▶ Records for this task

·····

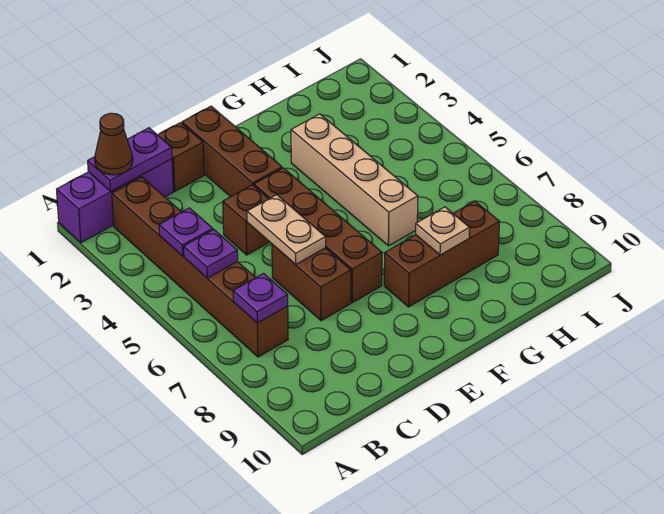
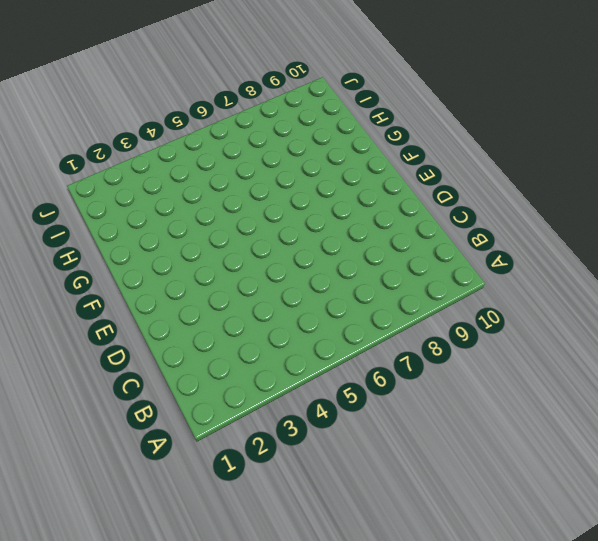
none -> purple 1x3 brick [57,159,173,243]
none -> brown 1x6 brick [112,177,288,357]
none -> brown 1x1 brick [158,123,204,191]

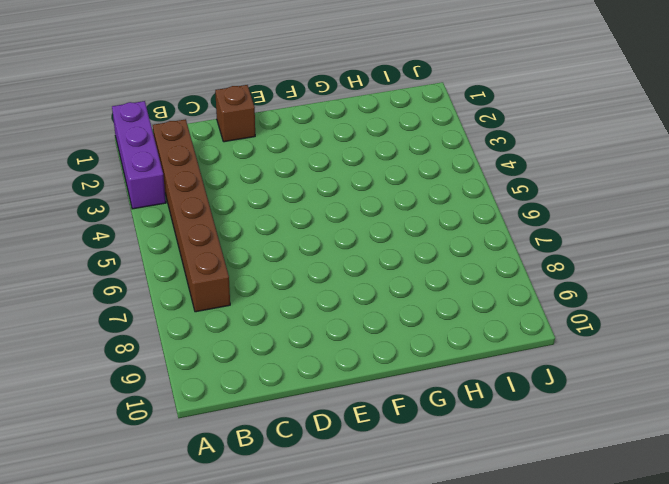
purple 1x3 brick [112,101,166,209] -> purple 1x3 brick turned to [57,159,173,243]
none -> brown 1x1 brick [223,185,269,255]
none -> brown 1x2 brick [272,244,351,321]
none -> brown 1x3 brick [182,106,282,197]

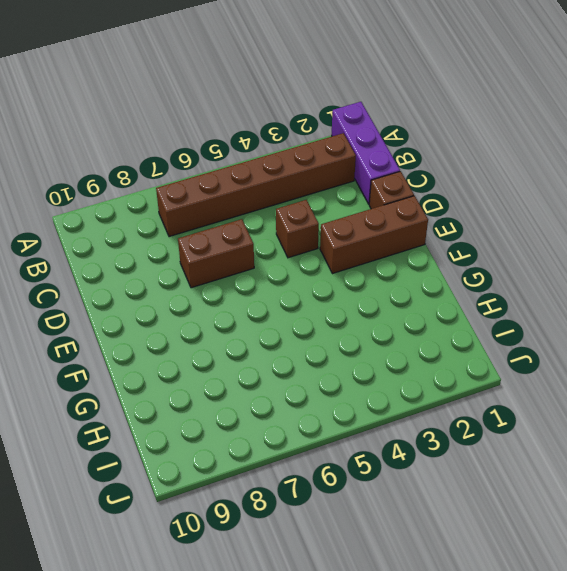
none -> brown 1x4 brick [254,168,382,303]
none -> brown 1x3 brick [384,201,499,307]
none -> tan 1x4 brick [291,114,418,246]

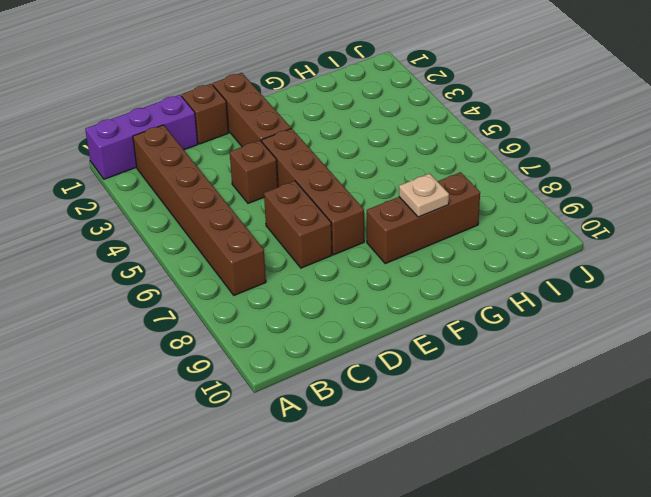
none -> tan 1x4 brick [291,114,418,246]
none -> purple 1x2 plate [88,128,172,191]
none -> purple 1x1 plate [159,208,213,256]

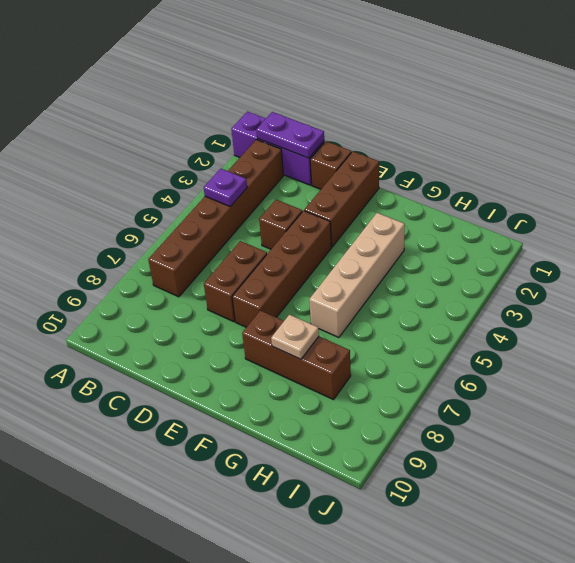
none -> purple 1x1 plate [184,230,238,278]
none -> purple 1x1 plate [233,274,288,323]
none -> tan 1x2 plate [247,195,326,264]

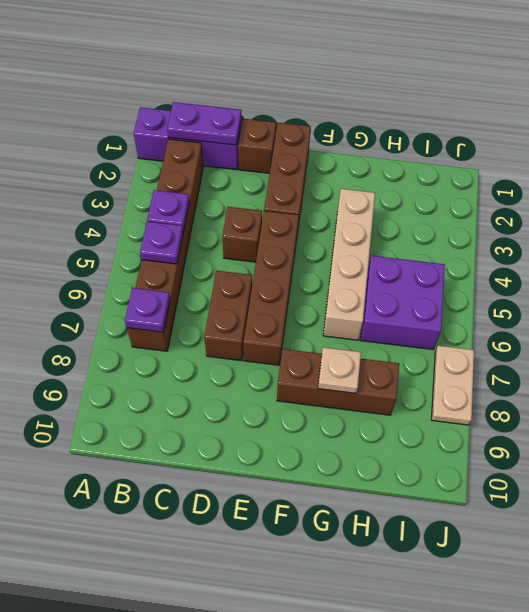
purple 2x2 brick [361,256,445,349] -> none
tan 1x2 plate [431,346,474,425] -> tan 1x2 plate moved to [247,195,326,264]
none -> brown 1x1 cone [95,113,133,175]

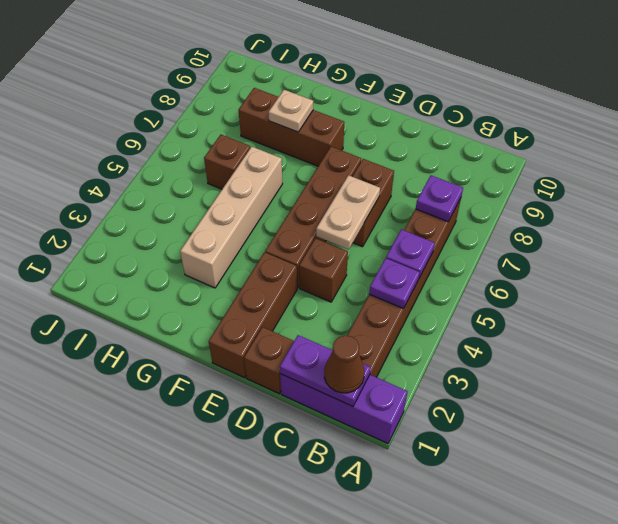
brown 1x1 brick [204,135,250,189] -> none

·····

▶ Work request
Write out every line of the listing that holds the word "plate".

▶ Final answer
none -> purple 1x2 plate [88,128,172,191]
none -> purple 1x1 plate [159,208,213,256]
none -> purple 1x1 plate [184,230,238,278]
none -> purple 1x1 plate [233,274,288,323]
none -> tan 1x2 plate [247,195,326,264]
tan 1x2 plate [431,346,474,425] -> tan 1x2 plate moved to [247,195,326,264]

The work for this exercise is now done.